═════ PROVIDED ENTRIES

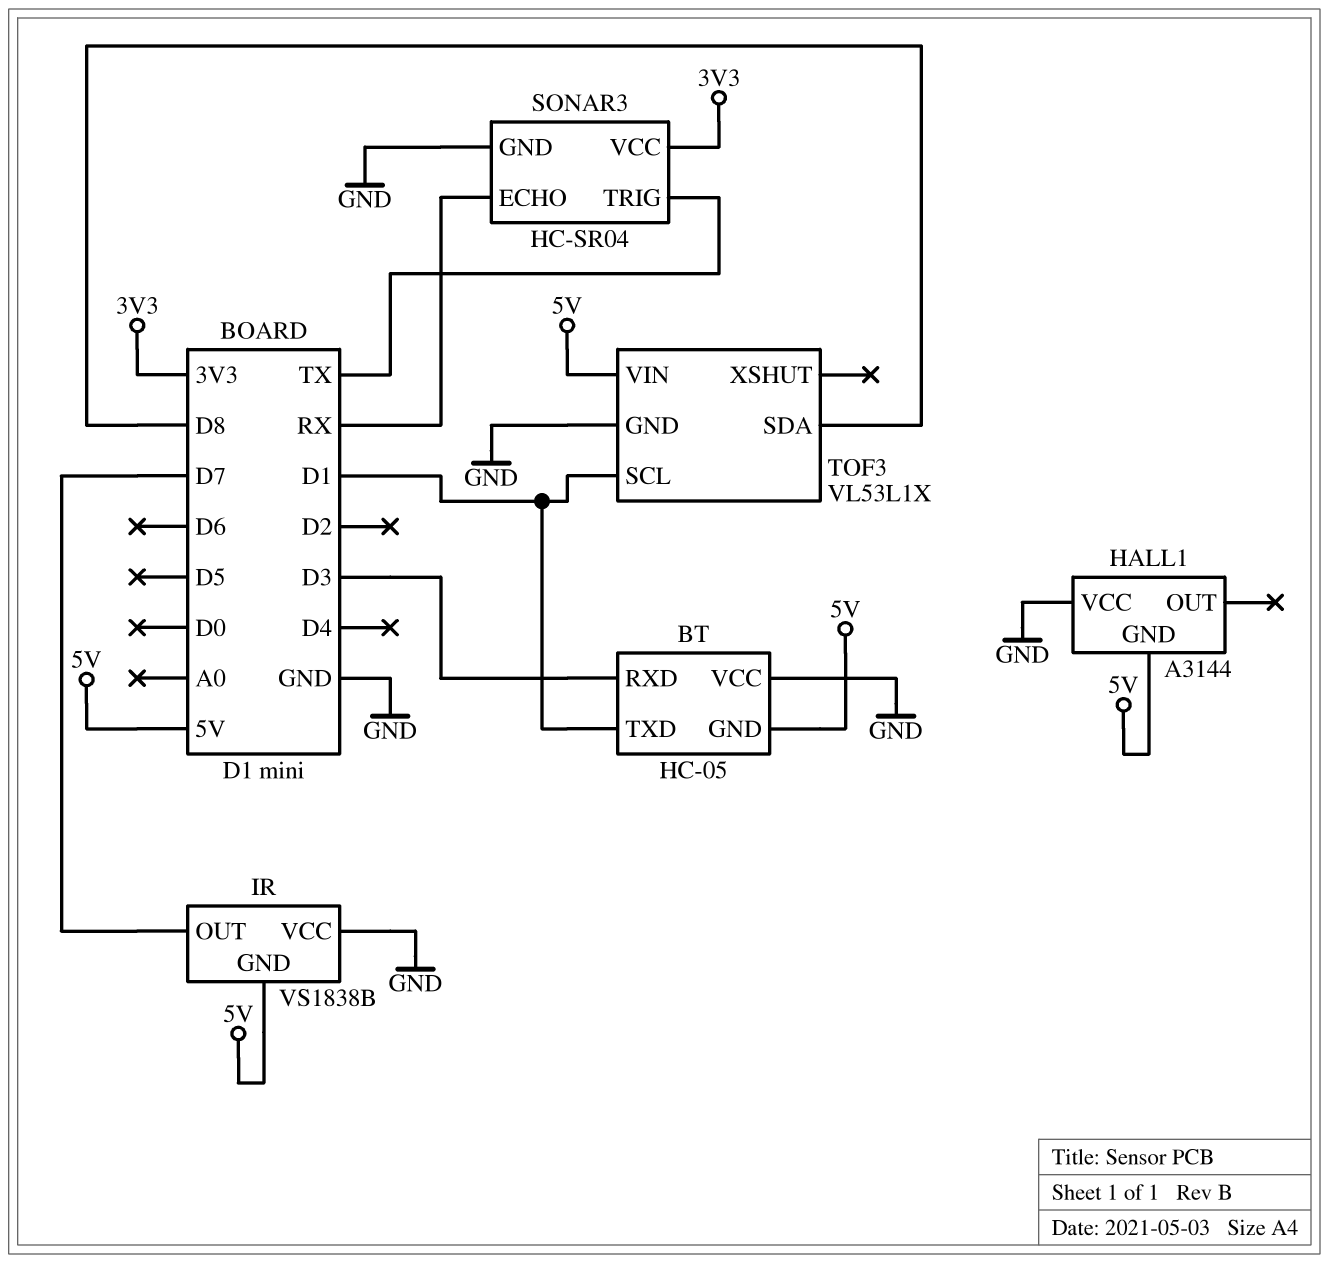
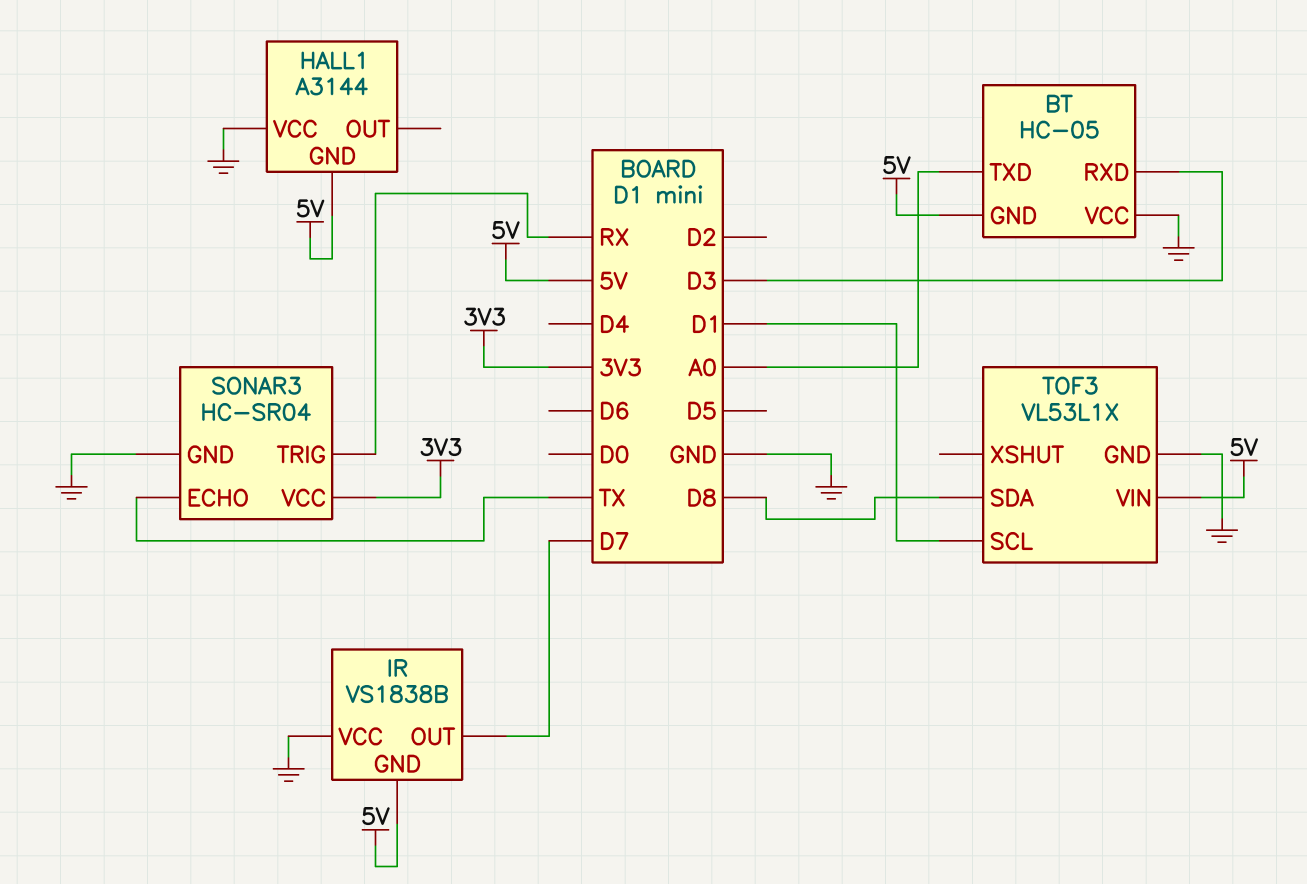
BT pin TXD: D1 -> A0
SONAR3 pin ECHO: RX -> TX
SONAR3 pin TRIG: TX -> RX

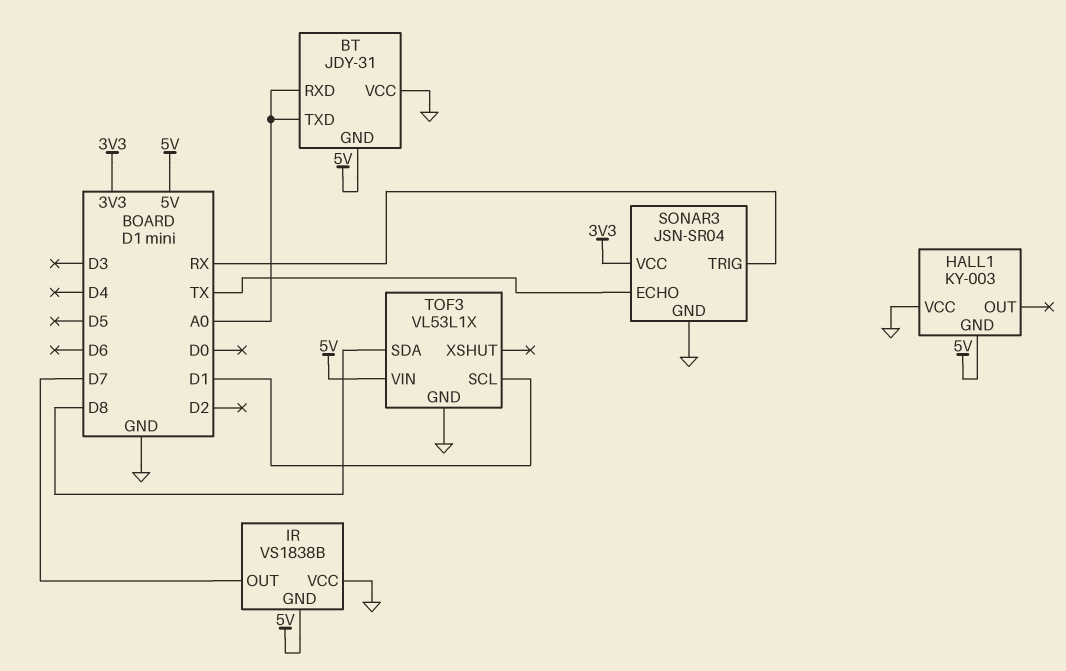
BT: HC-05 -> JDY-31
BT pin RXD: D3 -> A0
HALL1: A3144 -> KY-003
SONAR3: HC-SR04 -> JSN-SR04

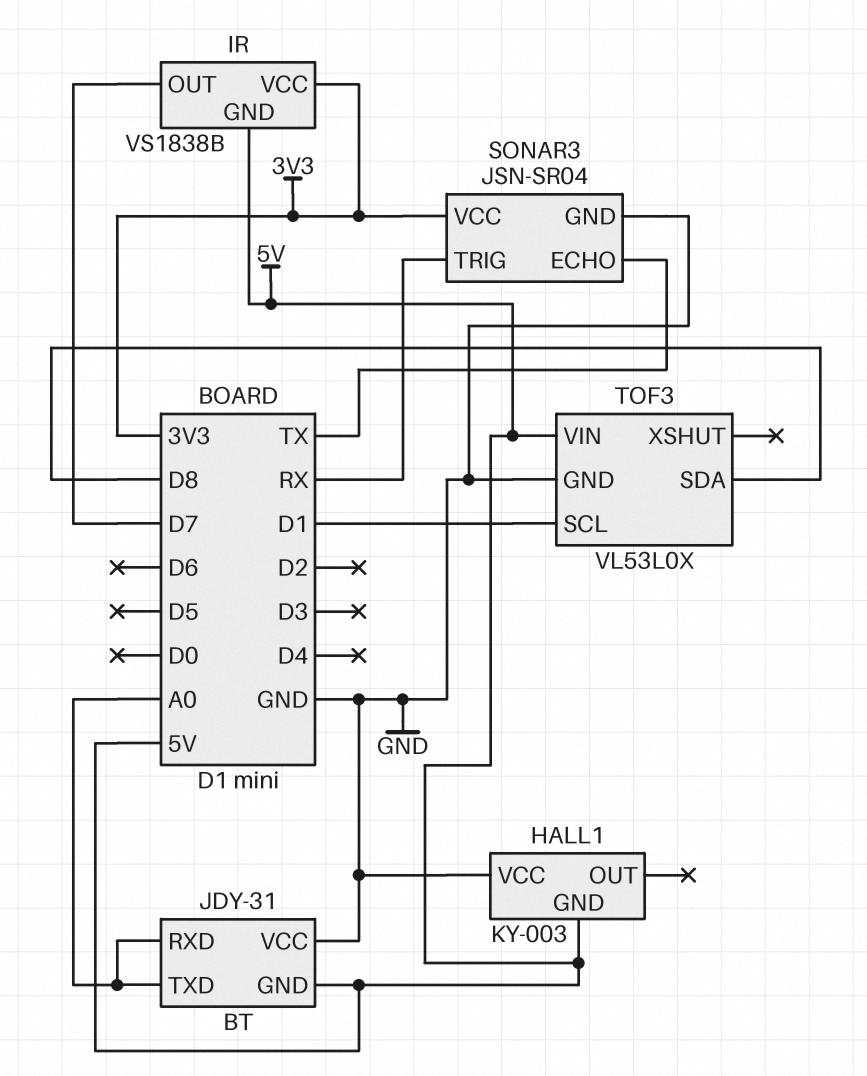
IR pin VCC: GND -> 3V3
TOF3: VL53L1X -> VL53L0X

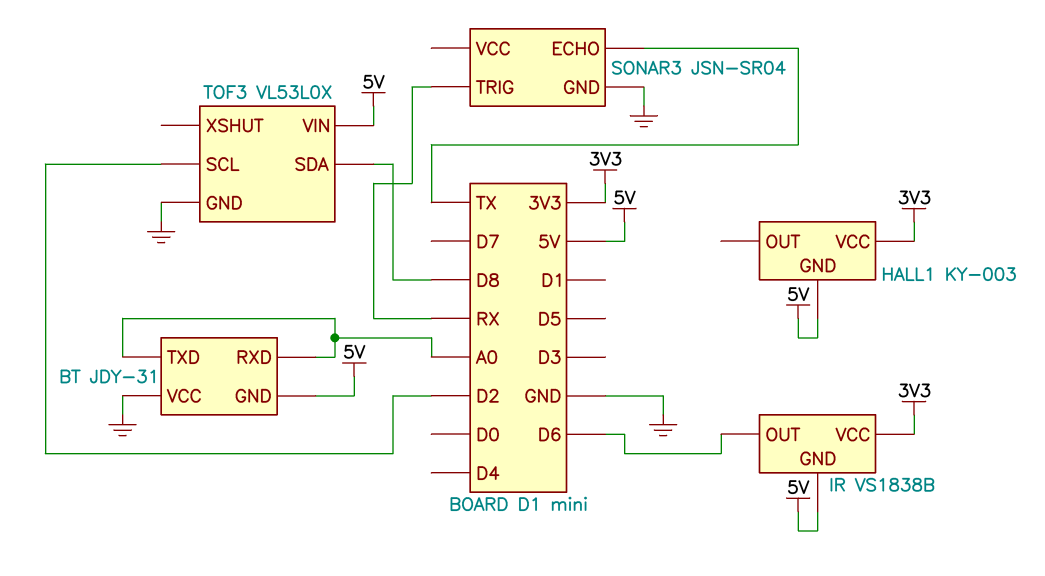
HALL1 pin VCC: GND -> 3V3
IR pin OUT: D7 -> D6
SONAR3 pin VCC: 3V3 -> none
TOF3 pin SCL: D1 -> D2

══════════

● TASK DESCRIPTION
Copy each entry exactly, with no pictures.

● OUTPUT FOR THIS TASK
BT pin TXD: D1 -> A0
SONAR3 pin ECHO: RX -> TX
SONAR3 pin TRIG: TX -> RX

BT: HC-05 -> JDY-31
BT pin RXD: D3 -> A0
HALL1: A3144 -> KY-003
SONAR3: HC-SR04 -> JSN-SR04

IR pin VCC: GND -> 3V3
TOF3: VL53L1X -> VL53L0X

HALL1 pin VCC: GND -> 3V3
IR pin OUT: D7 -> D6
SONAR3 pin VCC: 3V3 -> none
TOF3 pin SCL: D1 -> D2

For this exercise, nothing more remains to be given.